— Problem description —
Whenever a line below includes "AGND", add it to the tally, then give the total and nothing more.

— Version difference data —
- - - - - - -

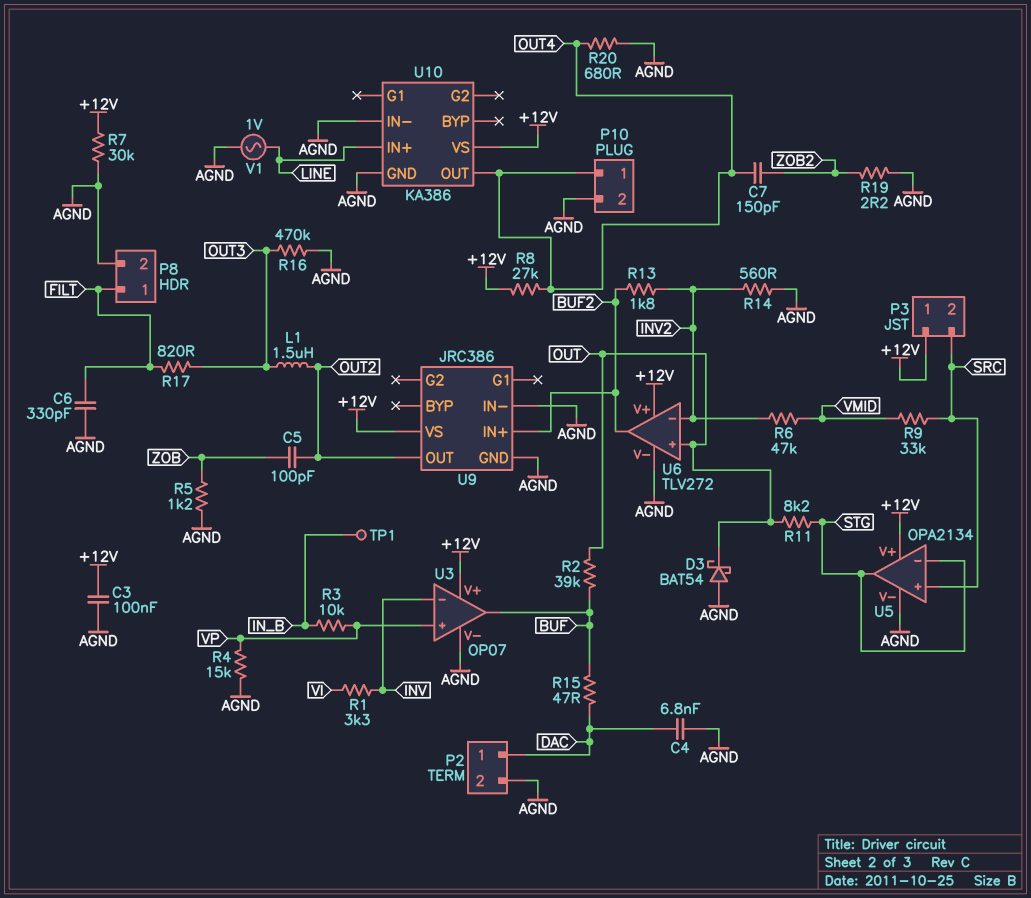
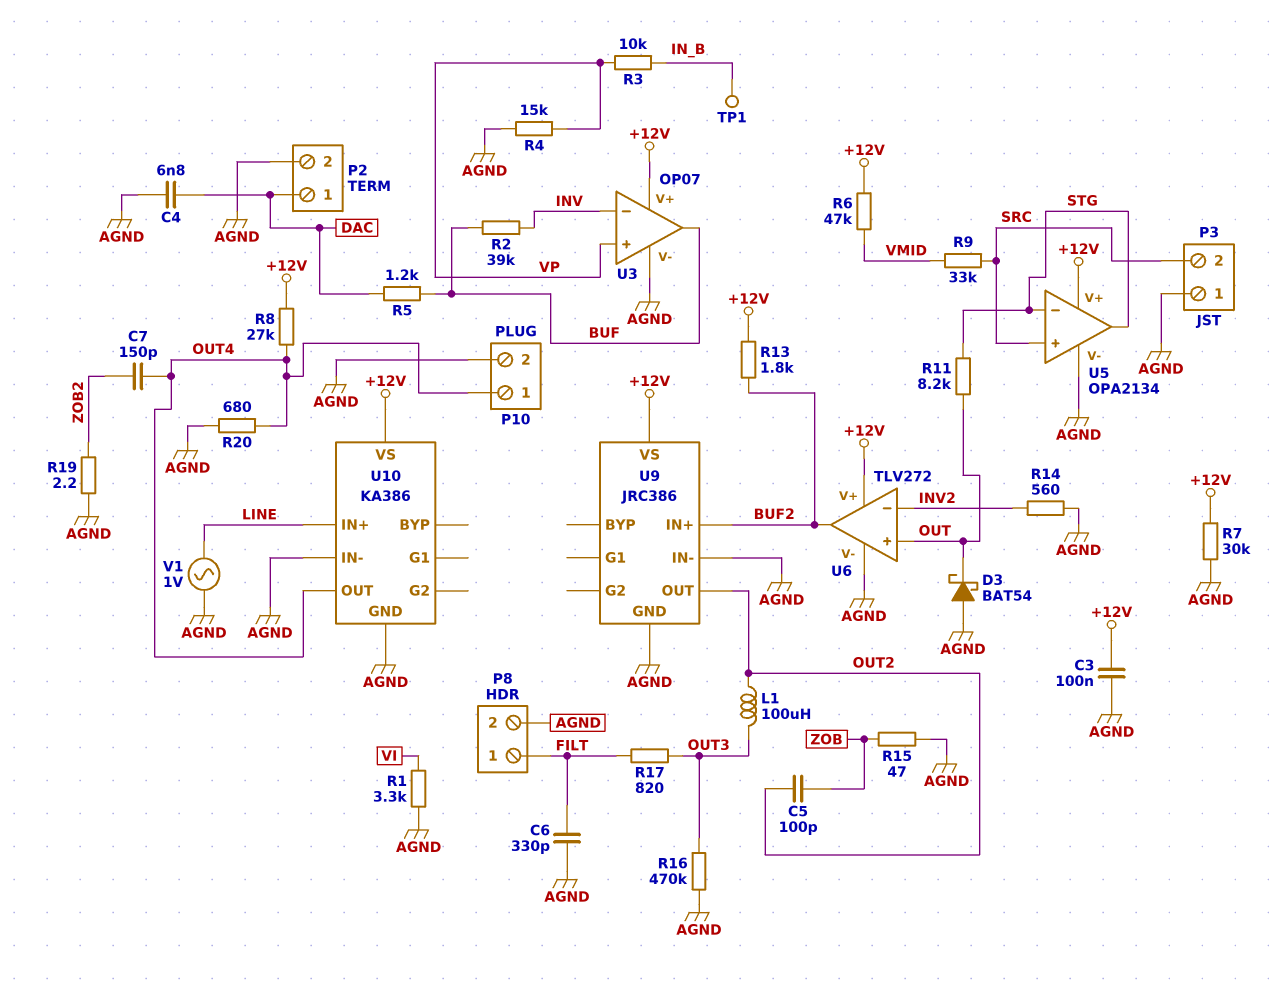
L1: 1.5uH (OUT2, OUT3) -> 100uH (OUT2, OUT3)
P3 pin 1: +12V -> AGND
R1: 3.3k (INV, VI) -> 3.3k (AGND, VI)
R2: 39k (BUF, OUT) -> 39k (BUF, INV)
R5: 1.2k (AGND, ZOB) -> 1.2k (BUF, DAC)
R6: 47k (INV2, VMID) -> 47k (+12V, VMID)
R13: 1.8k (BUF2, INV2) -> 1.8k (+12V, BUF2)
R15: 47 (BUF, DAC) -> 47 (AGND, ZOB)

- - - - - - -

— Result for this task —
4